### Description of the task
Nothing in the data may be altered; restate all of it exactly.

### Records for processing
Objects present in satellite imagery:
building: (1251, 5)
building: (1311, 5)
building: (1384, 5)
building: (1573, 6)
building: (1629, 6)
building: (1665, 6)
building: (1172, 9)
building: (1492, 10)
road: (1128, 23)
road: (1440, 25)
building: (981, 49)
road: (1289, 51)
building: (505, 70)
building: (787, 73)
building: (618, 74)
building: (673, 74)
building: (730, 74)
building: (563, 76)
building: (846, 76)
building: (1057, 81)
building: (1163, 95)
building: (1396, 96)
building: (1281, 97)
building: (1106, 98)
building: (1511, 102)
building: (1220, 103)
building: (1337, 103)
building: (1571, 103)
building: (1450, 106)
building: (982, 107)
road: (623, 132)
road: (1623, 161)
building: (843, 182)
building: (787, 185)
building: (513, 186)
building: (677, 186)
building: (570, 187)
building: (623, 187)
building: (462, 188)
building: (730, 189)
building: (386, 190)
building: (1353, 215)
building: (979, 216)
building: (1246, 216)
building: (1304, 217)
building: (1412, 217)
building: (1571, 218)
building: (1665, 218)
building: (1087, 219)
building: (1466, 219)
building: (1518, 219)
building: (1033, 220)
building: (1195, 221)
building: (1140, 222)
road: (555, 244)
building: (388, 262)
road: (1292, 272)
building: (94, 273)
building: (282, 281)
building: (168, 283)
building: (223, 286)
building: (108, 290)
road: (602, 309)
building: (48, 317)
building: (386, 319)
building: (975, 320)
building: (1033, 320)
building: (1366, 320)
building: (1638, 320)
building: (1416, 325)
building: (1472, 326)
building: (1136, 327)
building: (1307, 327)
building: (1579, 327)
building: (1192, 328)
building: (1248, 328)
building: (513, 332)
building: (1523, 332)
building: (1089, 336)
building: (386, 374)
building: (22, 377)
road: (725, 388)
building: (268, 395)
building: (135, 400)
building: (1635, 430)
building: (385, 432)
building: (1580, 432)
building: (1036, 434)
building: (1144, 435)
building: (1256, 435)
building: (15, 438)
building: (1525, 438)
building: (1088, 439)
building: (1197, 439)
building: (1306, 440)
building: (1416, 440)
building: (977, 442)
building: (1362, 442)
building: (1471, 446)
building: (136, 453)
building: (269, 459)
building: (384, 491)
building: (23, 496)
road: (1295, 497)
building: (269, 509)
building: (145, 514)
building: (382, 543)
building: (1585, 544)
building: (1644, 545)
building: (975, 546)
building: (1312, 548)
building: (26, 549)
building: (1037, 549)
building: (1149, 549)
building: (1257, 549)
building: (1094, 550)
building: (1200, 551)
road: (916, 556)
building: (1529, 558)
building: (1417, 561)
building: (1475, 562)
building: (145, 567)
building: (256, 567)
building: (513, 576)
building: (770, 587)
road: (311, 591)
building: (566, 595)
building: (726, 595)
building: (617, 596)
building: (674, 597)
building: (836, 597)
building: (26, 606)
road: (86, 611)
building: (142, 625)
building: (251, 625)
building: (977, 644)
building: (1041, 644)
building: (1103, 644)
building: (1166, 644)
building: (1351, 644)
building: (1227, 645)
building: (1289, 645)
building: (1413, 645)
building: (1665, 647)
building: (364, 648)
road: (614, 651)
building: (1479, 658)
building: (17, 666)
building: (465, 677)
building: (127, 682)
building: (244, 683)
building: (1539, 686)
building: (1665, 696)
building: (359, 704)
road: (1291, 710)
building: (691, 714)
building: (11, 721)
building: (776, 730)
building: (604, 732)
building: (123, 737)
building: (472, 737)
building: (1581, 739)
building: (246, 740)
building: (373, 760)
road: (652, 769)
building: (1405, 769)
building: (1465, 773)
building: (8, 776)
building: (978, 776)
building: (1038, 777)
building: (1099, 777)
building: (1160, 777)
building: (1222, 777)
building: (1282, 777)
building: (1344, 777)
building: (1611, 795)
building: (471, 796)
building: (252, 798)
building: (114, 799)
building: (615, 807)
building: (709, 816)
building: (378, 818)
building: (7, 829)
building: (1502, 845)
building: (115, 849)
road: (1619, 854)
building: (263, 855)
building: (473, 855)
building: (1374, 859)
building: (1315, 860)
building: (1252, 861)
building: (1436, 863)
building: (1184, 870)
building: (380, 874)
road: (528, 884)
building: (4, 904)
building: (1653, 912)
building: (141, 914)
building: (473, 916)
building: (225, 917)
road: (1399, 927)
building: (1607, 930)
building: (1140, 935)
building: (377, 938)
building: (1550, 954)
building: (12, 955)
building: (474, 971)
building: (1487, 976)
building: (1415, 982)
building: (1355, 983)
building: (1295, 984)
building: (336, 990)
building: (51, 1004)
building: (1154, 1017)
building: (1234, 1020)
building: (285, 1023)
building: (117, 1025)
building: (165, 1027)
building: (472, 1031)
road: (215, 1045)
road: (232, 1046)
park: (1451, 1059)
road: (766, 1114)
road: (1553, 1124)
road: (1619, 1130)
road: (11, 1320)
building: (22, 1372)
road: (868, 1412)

### Answer box
Objects present in satellite imagery:
building: (1251, 5)
building: (1311, 5)
building: (1384, 5)
building: (1573, 6)
building: (1629, 6)
building: (1665, 6)
building: (1172, 9)
building: (1492, 10)
road: (1128, 23)
road: (1440, 25)
building: (981, 49)
road: (1289, 51)
building: (505, 70)
building: (787, 73)
building: (618, 74)
building: (673, 74)
building: (730, 74)
building: (563, 76)
building: (846, 76)
building: (1057, 81)
building: (1163, 95)
building: (1396, 96)
building: (1281, 97)
building: (1106, 98)
building: (1511, 102)
building: (1220, 103)
building: (1337, 103)
building: (1571, 103)
building: (1450, 106)
building: (982, 107)
road: (623, 132)
road: (1623, 161)
building: (843, 182)
building: (787, 185)
building: (513, 186)
building: (677, 186)
building: (570, 187)
building: (623, 187)
building: (462, 188)
building: (730, 189)
building: (386, 190)
building: (1353, 215)
building: (979, 216)
building: (1246, 216)
building: (1304, 217)
building: (1412, 217)
building: (1571, 218)
building: (1665, 218)
building: (1087, 219)
building: (1466, 219)
building: (1518, 219)
building: (1033, 220)
building: (1195, 221)
building: (1140, 222)
road: (555, 244)
building: (388, 262)
road: (1292, 272)
building: (94, 273)
building: (282, 281)
building: (168, 283)
building: (223, 286)
building: (108, 290)
road: (602, 309)
building: (48, 317)
building: (386, 319)
building: (975, 320)
building: (1033, 320)
building: (1366, 320)
building: (1638, 320)
building: (1416, 325)
building: (1472, 326)
building: (1136, 327)
building: (1307, 327)
building: (1579, 327)
building: (1192, 328)
building: (1248, 328)
building: (513, 332)
building: (1523, 332)
building: (1089, 336)
building: (386, 374)
building: (22, 377)
road: (725, 388)
building: (268, 395)
building: (135, 400)
building: (1635, 430)
building: (385, 432)
building: (1580, 432)
building: (1036, 434)
building: (1144, 435)
building: (1256, 435)
building: (15, 438)
building: (1525, 438)
building: (1088, 439)
building: (1197, 439)
building: (1306, 440)
building: (1416, 440)
building: (977, 442)
building: (1362, 442)
building: (1471, 446)
building: (136, 453)
building: (269, 459)
building: (384, 491)
building: (23, 496)
road: (1295, 497)
building: (269, 509)
building: (145, 514)
building: (382, 543)
building: (1585, 544)
building: (1644, 545)
building: (975, 546)
building: (1312, 548)
building: (26, 549)
building: (1037, 549)
building: (1149, 549)
building: (1257, 549)
building: (1094, 550)
building: (1200, 551)
road: (916, 556)
building: (1529, 558)
building: (1417, 561)
building: (1475, 562)
building: (145, 567)
building: (256, 567)
building: (513, 576)
building: (770, 587)
road: (311, 591)
building: (566, 595)
building: (726, 595)
building: (617, 596)
building: (674, 597)
building: (836, 597)
building: (26, 606)
road: (86, 611)
building: (142, 625)
building: (251, 625)
building: (977, 644)
building: (1041, 644)
building: (1103, 644)
building: (1166, 644)
building: (1351, 644)
building: (1227, 645)
building: (1289, 645)
building: (1413, 645)
building: (1665, 647)
building: (364, 648)
road: (614, 651)
building: (1479, 658)
building: (17, 666)
building: (465, 677)
building: (127, 682)
building: (244, 683)
building: (1539, 686)
building: (1665, 696)
building: (359, 704)
road: (1291, 710)
building: (691, 714)
building: (11, 721)
building: (776, 730)
building: (604, 732)
building: (123, 737)
building: (472, 737)
building: (1581, 739)
building: (246, 740)
building: (373, 760)
road: (652, 769)
building: (1405, 769)
building: (1465, 773)
building: (8, 776)
building: (978, 776)
building: (1038, 777)
building: (1099, 777)
building: (1160, 777)
building: (1222, 777)
building: (1282, 777)
building: (1344, 777)
building: (1611, 795)
building: (471, 796)
building: (252, 798)
building: (114, 799)
building: (615, 807)
building: (709, 816)
building: (378, 818)
building: (7, 829)
building: (1502, 845)
building: (115, 849)
road: (1619, 854)
building: (263, 855)
building: (473, 855)
building: (1374, 859)
building: (1315, 860)
building: (1252, 861)
building: (1436, 863)
building: (1184, 870)
building: (380, 874)
road: (528, 884)
building: (4, 904)
building: (1653, 912)
building: (141, 914)
building: (473, 916)
building: (225, 917)
road: (1399, 927)
building: (1607, 930)
building: (1140, 935)
building: (377, 938)
building: (1550, 954)
building: (12, 955)
building: (474, 971)
building: (1487, 976)
building: (1415, 982)
building: (1355, 983)
building: (1295, 984)
building: (336, 990)
building: (51, 1004)
building: (1154, 1017)
building: (1234, 1020)
building: (285, 1023)
building: (117, 1025)
building: (165, 1027)
building: (472, 1031)
road: (215, 1045)
road: (232, 1046)
park: (1451, 1059)
road: (766, 1114)
road: (1553, 1124)
road: (1619, 1130)
road: (11, 1320)
building: (22, 1372)
road: (868, 1412)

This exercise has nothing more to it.